> **PROMPT**: Copy the lines starting at the one with "Trace the roads" and ending at the one with "road 2 (track): [(0,387),(128,270)]", swapping "pedestrian" for "walking" and leaving everything else the same.

**** MATERIAL TO PROCESS

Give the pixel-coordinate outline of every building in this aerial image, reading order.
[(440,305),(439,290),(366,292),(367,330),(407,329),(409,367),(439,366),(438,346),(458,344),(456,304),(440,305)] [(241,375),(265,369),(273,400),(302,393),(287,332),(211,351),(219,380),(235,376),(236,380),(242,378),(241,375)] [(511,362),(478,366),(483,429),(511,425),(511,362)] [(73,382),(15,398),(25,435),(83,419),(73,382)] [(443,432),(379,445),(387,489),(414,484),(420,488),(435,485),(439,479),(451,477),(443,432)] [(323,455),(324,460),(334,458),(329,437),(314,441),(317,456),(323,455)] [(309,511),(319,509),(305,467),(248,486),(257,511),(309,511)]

********
**** MATERIAL TO PROCESS

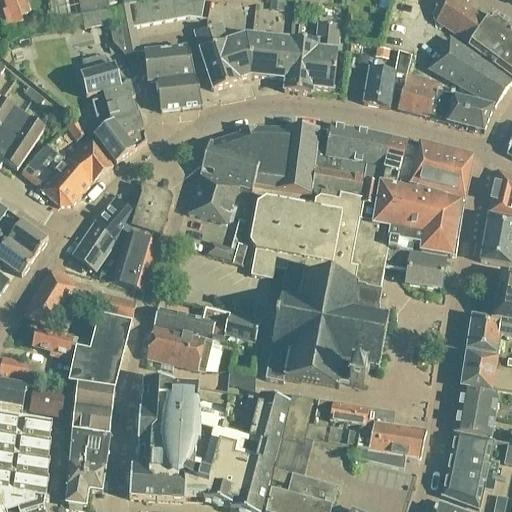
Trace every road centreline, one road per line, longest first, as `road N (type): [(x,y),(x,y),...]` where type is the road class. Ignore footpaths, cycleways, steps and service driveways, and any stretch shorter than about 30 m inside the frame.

********
**** MATERIAL TO PROCESS

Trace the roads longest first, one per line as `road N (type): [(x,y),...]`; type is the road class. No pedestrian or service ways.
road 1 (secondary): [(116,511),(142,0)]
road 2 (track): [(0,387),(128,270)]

********

> **COMPLETED TASK**:
Trace the roads longest first, one per line as `road N (type): [(x,y),...]`; type is the road class. No walking or service ways.
road 1 (secondary): [(116,511),(142,0)]
road 2 (track): [(0,387),(128,270)]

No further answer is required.